Every line containing the string "none" should be returned from the records.

============

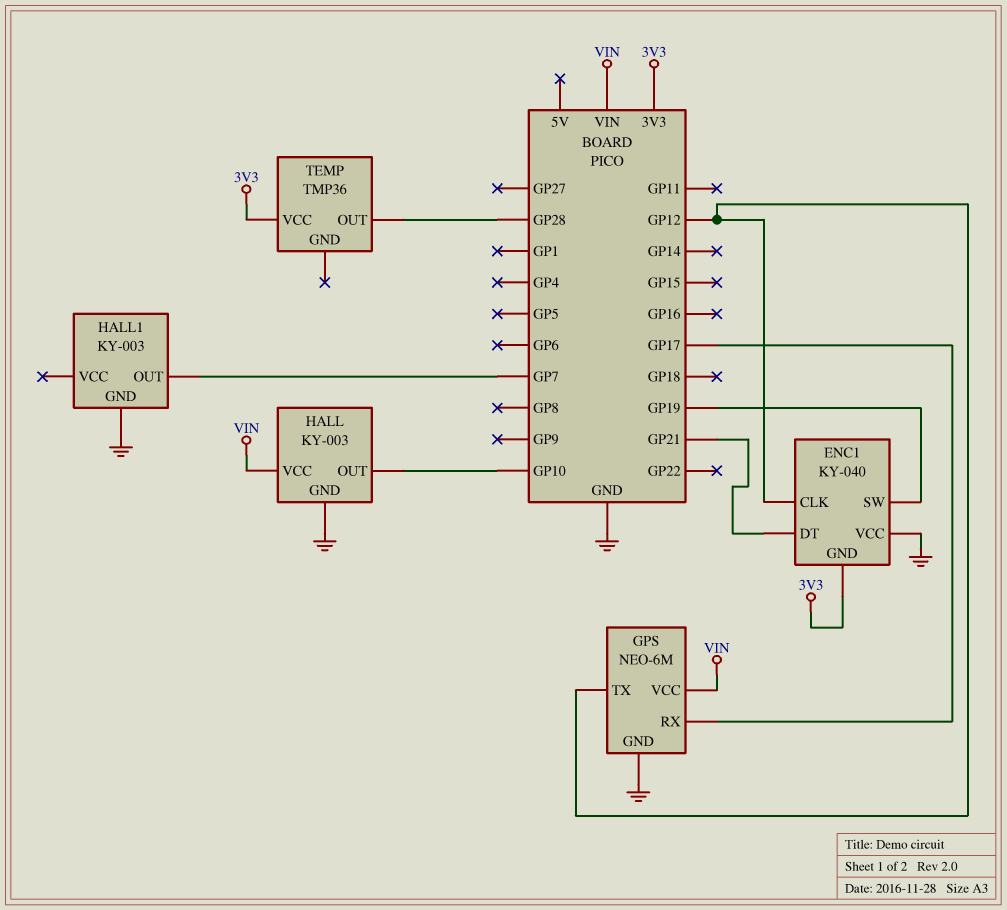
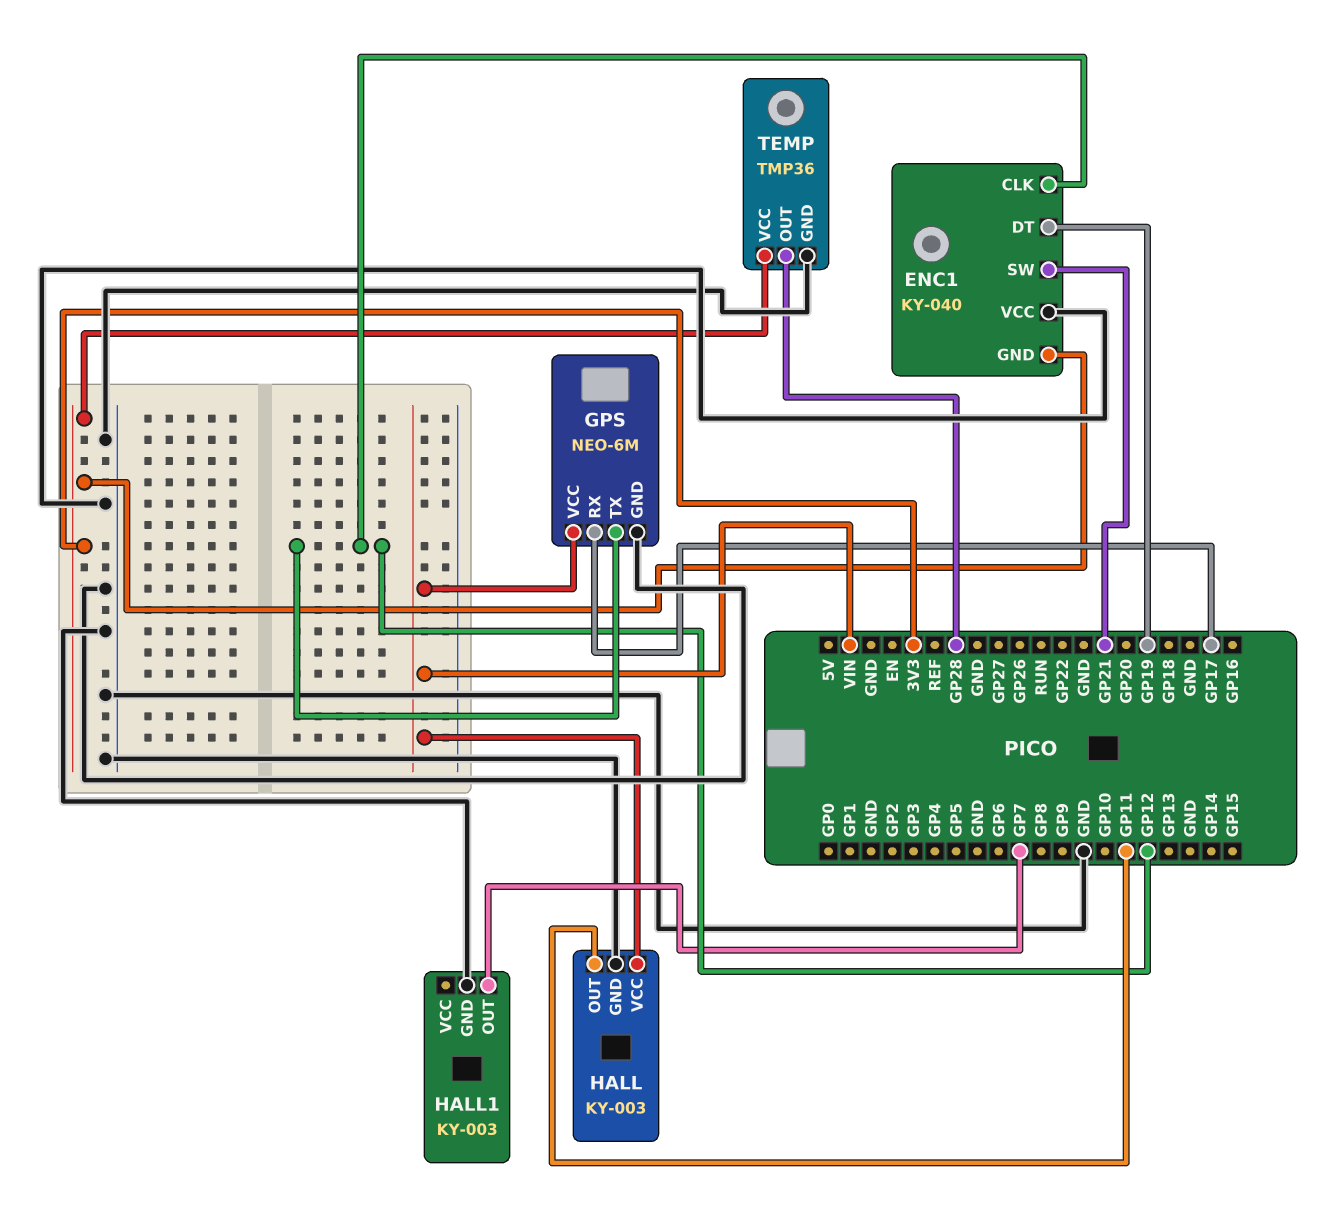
ENC1 pin DT: GP21 -> GP19
ENC1 pin SW: GP19 -> GP21
HALL pin OUT: GP10 -> GP11
TEMP pin GND: none -> GND

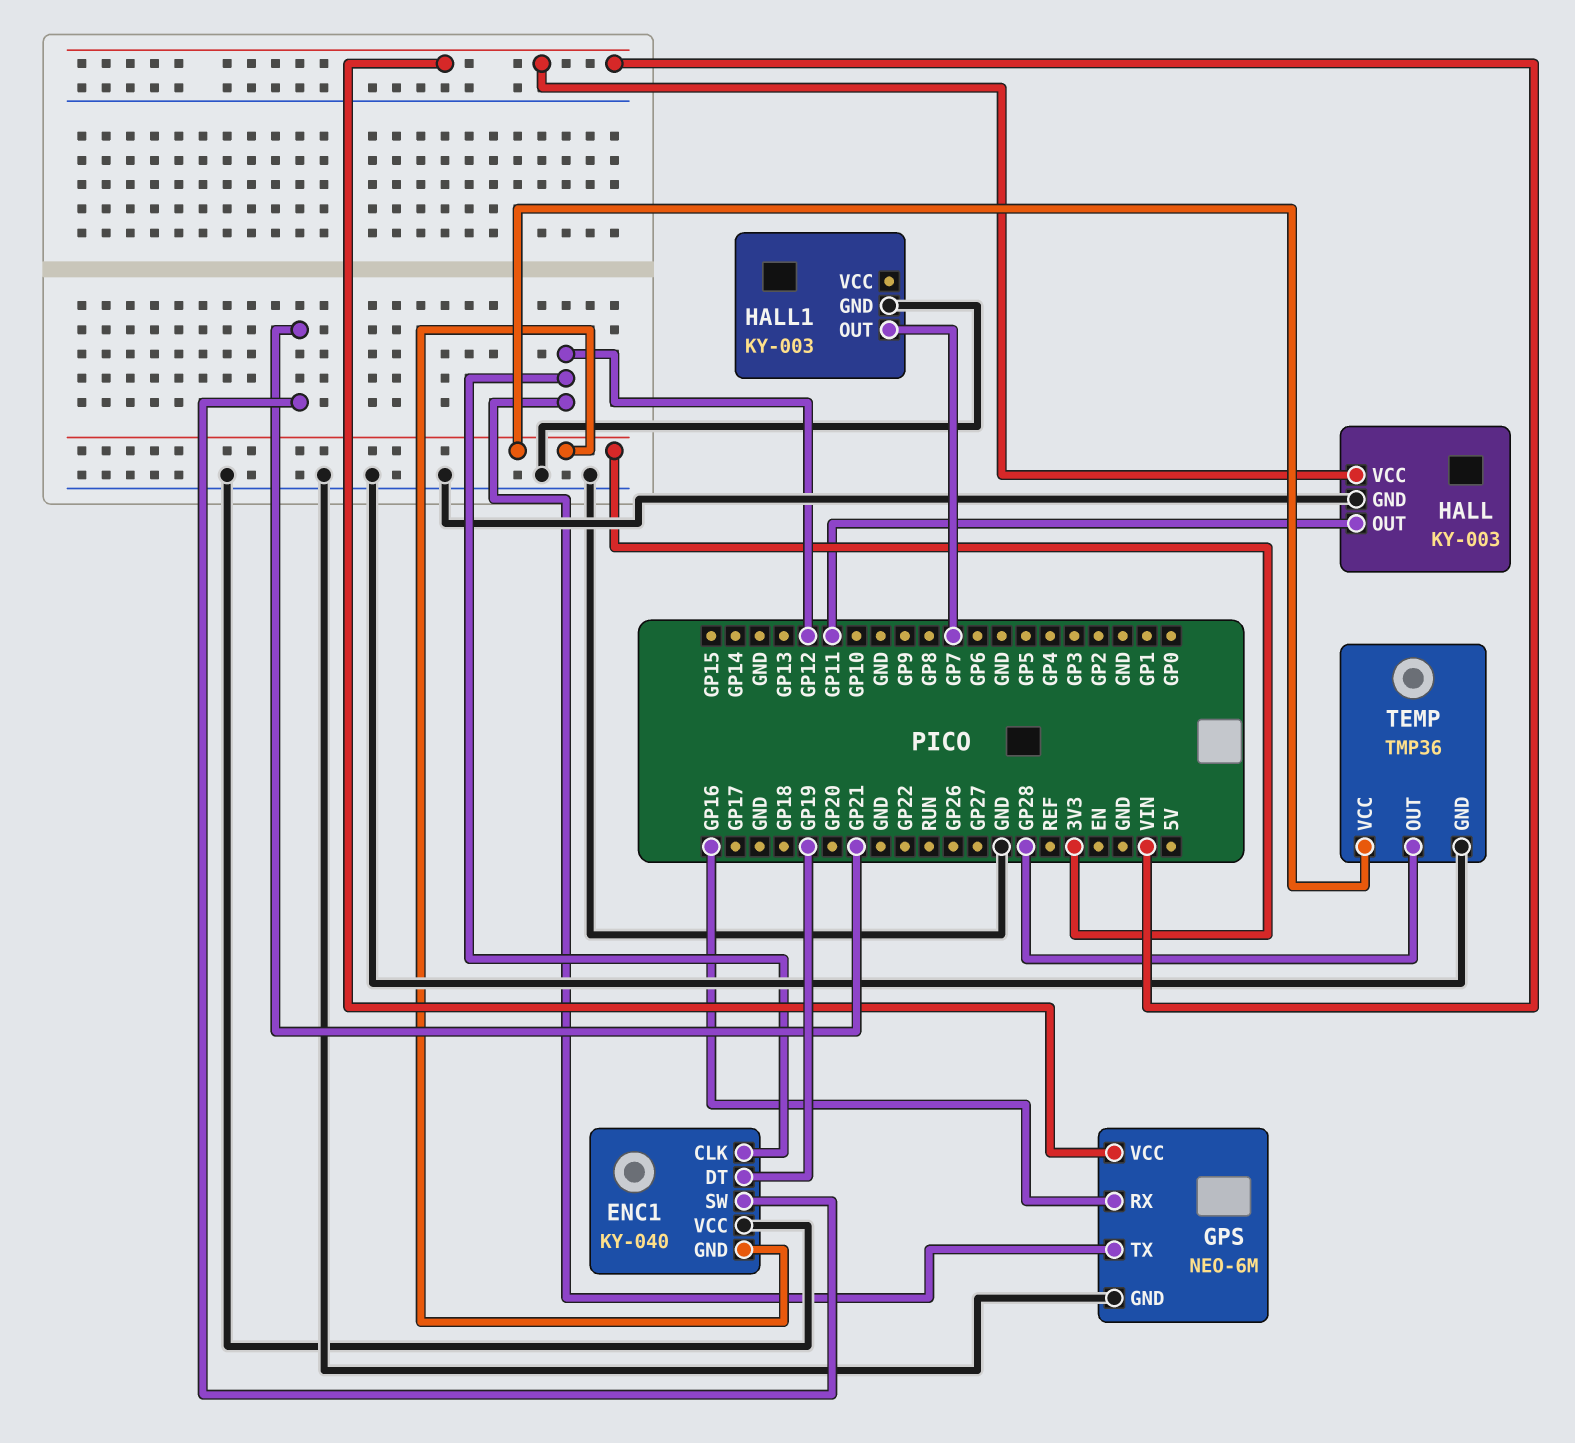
GPS pin RX: GP17 -> GP16

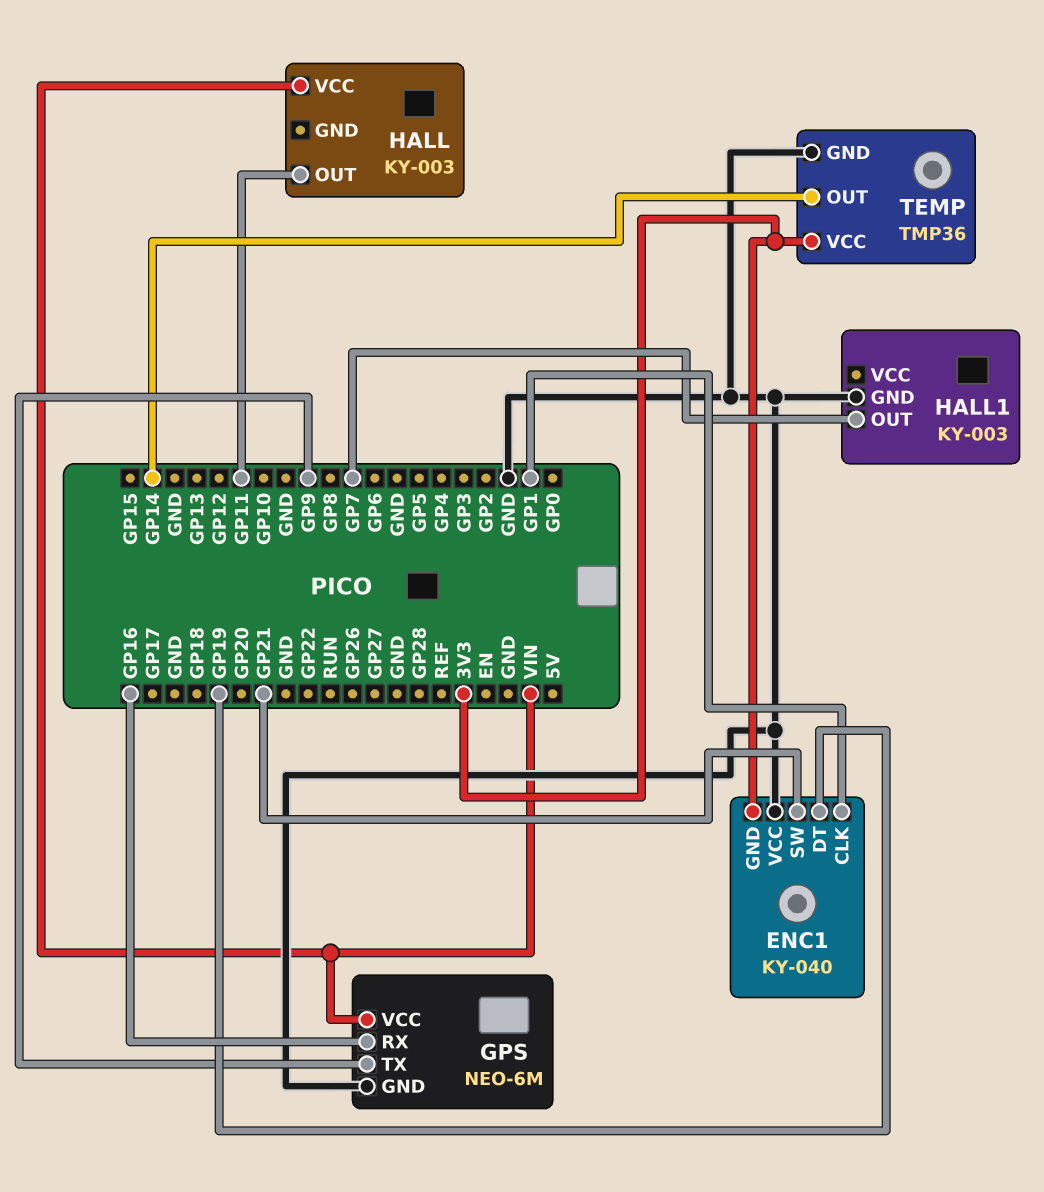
ENC1 pin CLK: GP12 -> GP1
GPS pin TX: GP12 -> GP9
HALL pin GND: GND -> none
TEMP pin OUT: GP28 -> GP14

============

Task result:
TEMP pin GND: none -> GND
HALL pin GND: GND -> none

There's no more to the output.